== Scene images with change listings ==
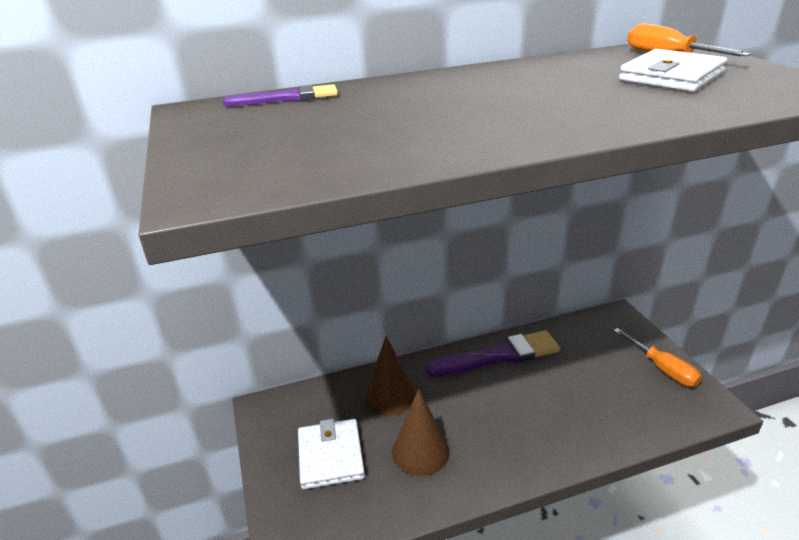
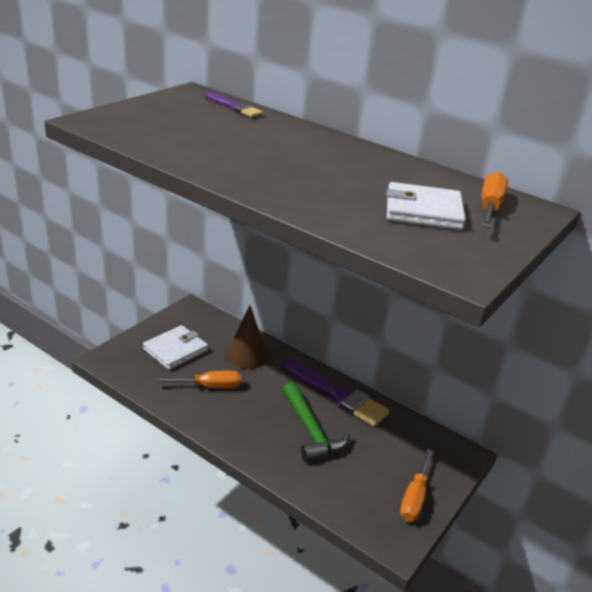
camera: 50 degrees right, 0 degrees up
brown cone [392,389,450,476] -> orange screwdriver [155,370,241,388]
none -> green hammer [283,382,350,463]

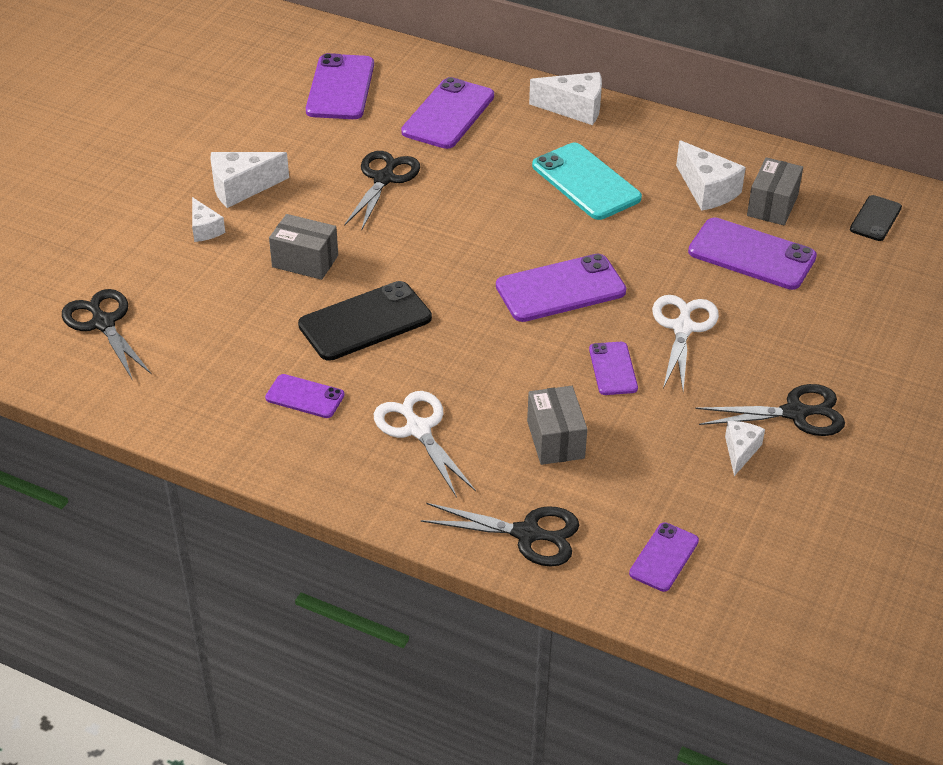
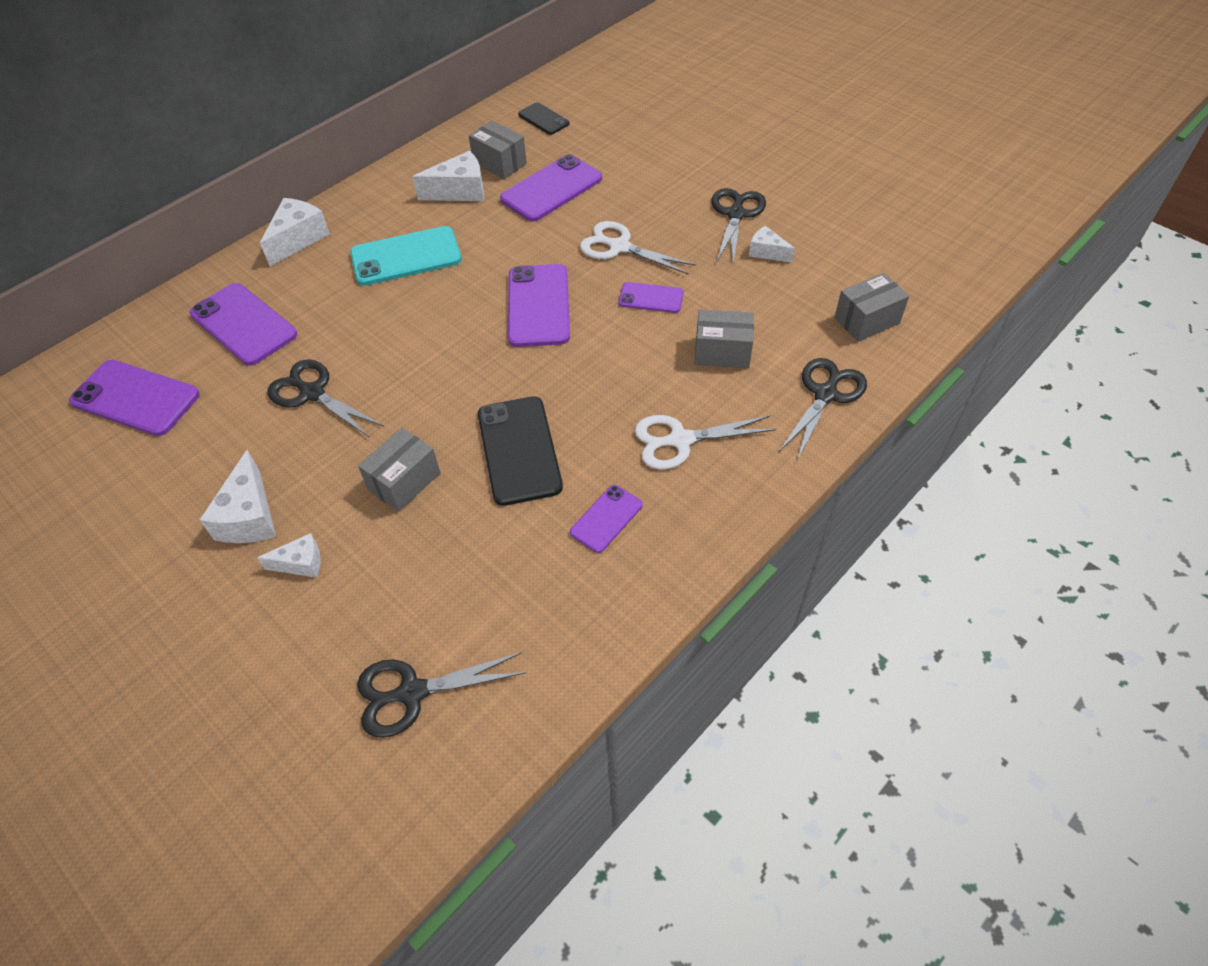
camera: 70 degrees left, 10 degrees up
purple phone [629,522,699,592] -> grey box [834,273,909,342]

== TASK DESCRIPTION ==
No picture belongs in the answer; the rest of the records must be repeated exactly.

== SOLUTION TO THE EXERCISE ==
camera: 50 degrees right, 0 degrees up
brown cone [392,389,450,476] -> orange screwdriver [155,370,241,388]
none -> green hammer [283,382,350,463]

camera: 70 degrees left, 10 degrees up
purple phone [629,522,699,592] -> grey box [834,273,909,342]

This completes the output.